## Spatial object tracking data:
::::
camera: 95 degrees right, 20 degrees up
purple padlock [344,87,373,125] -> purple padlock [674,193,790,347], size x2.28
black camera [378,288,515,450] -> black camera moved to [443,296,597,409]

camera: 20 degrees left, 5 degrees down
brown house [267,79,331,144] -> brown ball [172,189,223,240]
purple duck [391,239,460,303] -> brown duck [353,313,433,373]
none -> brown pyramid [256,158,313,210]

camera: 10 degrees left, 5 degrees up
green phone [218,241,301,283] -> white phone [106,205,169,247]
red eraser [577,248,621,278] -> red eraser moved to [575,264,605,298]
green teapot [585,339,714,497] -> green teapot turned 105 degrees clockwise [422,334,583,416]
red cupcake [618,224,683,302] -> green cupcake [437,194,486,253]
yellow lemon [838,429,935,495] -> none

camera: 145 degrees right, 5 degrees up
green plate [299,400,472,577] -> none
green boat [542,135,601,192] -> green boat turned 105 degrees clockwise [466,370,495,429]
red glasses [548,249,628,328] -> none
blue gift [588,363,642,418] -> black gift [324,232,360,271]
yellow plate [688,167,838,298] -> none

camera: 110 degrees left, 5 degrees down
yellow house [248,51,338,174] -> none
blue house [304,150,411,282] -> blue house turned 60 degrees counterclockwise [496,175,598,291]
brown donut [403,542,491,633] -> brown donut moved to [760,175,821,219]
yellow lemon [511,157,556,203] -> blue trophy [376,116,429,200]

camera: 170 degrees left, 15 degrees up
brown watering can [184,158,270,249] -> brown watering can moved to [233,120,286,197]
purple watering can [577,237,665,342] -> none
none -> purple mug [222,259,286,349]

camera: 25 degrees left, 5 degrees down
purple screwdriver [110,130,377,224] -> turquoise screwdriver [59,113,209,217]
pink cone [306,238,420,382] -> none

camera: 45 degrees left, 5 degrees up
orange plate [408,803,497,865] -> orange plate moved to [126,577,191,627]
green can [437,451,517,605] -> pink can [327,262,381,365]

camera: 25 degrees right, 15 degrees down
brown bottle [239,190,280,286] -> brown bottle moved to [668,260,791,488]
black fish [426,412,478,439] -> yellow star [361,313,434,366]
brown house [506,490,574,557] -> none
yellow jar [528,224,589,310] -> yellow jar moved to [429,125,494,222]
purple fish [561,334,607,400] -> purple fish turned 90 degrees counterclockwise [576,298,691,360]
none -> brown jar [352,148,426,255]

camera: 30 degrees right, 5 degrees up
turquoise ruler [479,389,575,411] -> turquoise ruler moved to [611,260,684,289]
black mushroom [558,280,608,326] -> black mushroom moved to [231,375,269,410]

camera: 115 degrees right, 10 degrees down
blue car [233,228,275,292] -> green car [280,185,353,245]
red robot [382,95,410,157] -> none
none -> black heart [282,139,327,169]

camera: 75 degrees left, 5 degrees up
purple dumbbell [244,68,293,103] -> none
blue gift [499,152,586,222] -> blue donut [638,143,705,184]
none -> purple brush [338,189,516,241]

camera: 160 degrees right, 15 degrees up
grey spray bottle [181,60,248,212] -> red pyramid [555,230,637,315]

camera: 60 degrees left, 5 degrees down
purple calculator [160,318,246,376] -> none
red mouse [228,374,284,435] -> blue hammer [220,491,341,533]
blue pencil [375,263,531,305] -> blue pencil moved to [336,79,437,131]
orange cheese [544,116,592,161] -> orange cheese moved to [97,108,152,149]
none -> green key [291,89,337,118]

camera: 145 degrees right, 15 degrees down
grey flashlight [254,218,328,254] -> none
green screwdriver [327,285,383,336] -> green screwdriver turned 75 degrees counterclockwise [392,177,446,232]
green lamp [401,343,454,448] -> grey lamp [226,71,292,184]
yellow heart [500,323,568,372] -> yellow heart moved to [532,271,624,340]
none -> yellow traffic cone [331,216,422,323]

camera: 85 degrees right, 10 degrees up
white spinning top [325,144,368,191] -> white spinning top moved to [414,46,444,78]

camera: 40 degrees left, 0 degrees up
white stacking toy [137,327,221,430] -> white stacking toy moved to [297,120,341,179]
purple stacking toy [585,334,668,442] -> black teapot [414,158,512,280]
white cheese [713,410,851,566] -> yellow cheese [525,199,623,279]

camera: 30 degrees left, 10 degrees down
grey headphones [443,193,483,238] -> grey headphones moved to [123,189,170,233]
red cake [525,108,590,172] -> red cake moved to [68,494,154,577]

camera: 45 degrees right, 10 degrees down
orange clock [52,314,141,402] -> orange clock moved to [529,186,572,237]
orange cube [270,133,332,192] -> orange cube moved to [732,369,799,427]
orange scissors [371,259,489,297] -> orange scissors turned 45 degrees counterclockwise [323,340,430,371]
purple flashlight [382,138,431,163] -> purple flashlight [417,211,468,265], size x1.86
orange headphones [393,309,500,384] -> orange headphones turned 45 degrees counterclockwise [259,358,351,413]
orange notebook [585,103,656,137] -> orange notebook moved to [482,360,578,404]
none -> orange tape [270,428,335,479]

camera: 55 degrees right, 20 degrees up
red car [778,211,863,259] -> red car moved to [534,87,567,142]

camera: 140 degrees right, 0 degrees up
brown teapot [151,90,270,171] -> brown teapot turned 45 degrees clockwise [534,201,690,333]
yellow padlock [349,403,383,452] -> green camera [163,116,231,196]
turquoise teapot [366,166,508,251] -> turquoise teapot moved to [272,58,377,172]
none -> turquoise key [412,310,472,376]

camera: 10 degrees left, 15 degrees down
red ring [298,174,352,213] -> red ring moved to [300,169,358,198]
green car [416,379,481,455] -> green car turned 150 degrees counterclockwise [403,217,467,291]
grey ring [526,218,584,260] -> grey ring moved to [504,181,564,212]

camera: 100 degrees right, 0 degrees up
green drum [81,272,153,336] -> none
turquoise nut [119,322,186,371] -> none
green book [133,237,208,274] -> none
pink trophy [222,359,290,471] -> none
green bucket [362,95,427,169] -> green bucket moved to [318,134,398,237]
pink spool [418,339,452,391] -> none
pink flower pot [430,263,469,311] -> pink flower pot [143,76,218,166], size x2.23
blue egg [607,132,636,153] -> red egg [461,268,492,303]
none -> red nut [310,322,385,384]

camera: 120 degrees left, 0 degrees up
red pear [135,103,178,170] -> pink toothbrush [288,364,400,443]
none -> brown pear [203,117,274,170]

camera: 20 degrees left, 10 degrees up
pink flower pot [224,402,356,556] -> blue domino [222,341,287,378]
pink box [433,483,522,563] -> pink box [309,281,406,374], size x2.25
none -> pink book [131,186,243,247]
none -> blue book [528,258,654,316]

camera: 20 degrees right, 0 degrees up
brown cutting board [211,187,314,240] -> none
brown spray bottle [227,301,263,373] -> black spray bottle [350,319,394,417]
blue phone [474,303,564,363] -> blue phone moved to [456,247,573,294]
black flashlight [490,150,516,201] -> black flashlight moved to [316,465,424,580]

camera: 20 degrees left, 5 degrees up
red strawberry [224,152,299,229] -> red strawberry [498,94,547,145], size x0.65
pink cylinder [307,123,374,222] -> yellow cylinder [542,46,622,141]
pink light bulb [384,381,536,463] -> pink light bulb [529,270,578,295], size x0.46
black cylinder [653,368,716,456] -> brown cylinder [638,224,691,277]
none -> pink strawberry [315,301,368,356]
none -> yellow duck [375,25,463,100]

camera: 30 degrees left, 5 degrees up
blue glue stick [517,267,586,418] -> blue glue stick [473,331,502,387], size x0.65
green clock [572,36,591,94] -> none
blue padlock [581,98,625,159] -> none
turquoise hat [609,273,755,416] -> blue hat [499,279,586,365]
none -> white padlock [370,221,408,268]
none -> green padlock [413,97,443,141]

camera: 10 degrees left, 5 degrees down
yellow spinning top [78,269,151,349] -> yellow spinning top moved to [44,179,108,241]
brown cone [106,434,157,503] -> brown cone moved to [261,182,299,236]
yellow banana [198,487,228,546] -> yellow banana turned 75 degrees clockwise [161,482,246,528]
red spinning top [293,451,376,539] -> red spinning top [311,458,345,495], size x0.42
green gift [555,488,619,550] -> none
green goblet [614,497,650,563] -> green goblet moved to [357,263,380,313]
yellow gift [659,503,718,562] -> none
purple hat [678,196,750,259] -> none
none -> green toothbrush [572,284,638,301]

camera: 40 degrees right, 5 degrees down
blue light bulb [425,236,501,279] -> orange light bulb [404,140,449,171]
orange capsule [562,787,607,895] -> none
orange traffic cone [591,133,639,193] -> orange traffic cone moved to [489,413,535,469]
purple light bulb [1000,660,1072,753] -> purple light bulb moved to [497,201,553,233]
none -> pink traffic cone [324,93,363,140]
::::
## Aim of the exercise:
Copy only the stretch running from the line containing "blue light bulb" to the final line of the entries, both ends included, exactly as it stands.

## Response area:
blue light bulb [425,236,501,279] -> orange light bulb [404,140,449,171]
orange capsule [562,787,607,895] -> none
orange traffic cone [591,133,639,193] -> orange traffic cone moved to [489,413,535,469]
purple light bulb [1000,660,1072,753] -> purple light bulb moved to [497,201,553,233]
none -> pink traffic cone [324,93,363,140]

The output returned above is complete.